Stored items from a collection
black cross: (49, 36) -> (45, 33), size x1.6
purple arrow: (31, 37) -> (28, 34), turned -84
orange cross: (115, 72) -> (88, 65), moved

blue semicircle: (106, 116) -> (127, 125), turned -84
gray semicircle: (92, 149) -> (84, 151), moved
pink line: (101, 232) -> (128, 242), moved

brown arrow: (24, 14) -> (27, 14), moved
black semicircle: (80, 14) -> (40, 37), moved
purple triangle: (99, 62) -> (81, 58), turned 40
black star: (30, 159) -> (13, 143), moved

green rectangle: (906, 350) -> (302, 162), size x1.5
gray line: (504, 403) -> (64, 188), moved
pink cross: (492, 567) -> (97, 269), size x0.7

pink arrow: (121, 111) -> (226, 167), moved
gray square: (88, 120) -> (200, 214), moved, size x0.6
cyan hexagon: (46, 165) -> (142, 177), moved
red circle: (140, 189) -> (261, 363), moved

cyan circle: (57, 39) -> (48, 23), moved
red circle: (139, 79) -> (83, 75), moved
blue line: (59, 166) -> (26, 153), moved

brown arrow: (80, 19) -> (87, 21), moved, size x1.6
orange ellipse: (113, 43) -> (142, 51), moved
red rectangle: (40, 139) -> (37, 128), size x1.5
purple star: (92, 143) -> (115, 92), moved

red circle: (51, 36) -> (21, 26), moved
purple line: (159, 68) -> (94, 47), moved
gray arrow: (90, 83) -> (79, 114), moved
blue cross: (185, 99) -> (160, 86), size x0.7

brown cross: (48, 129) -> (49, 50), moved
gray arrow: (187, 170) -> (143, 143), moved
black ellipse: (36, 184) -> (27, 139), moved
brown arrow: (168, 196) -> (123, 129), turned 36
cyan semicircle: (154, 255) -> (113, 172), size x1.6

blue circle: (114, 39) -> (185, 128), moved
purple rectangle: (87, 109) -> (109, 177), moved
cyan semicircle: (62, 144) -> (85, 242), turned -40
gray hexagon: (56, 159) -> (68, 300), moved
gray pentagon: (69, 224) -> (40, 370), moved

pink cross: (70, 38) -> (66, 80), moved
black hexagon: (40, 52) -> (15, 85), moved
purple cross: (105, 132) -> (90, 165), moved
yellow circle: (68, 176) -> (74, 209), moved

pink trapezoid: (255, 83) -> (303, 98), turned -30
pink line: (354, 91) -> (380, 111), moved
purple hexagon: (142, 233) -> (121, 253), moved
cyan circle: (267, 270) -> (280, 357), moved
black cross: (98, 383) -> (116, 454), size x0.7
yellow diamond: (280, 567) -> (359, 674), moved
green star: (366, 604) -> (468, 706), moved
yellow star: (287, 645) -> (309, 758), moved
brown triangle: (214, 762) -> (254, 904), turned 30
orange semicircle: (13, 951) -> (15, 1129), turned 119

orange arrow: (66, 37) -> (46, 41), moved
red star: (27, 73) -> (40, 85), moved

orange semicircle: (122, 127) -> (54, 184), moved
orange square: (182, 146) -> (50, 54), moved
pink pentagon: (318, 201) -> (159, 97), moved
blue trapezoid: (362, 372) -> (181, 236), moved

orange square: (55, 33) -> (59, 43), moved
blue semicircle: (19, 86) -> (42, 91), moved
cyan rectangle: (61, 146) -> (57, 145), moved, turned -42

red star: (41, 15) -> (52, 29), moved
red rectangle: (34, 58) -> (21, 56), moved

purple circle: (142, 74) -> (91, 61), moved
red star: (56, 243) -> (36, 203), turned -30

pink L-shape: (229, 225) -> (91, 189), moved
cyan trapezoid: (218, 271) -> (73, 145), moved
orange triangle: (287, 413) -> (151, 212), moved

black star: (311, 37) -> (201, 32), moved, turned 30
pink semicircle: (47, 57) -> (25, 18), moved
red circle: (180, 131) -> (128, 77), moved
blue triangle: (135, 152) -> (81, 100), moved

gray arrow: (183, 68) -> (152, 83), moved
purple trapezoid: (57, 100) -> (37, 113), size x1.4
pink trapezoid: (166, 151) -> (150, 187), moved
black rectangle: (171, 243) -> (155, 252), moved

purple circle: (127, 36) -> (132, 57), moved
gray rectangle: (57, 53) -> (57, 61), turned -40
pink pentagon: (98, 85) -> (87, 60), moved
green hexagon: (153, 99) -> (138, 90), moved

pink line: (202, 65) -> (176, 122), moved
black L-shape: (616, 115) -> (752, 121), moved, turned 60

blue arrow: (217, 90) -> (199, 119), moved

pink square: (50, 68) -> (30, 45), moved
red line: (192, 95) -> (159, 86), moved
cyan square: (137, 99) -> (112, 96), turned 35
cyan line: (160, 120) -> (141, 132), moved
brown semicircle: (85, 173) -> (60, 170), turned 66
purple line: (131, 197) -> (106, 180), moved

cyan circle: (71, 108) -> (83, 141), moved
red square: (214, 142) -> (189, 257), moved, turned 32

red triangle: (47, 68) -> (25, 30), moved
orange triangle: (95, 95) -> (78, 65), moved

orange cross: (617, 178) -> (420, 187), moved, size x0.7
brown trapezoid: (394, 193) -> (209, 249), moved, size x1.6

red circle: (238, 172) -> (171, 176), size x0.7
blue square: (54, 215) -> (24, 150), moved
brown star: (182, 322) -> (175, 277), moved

BRIEF: In the entries above, please find the line with "yellow star: (287, 645) -> (309, 758), moved" and the line with "red star: (27, 73) -> (40, 85), moved", then write out exactly those two lines and every line between them, and nothing more.

SOLUTION TO THIS EXERCISE:
yellow star: (287, 645) -> (309, 758), moved
brown triangle: (214, 762) -> (254, 904), turned 30
orange semicircle: (13, 951) -> (15, 1129), turned 119

orange arrow: (66, 37) -> (46, 41), moved
red star: (27, 73) -> (40, 85), moved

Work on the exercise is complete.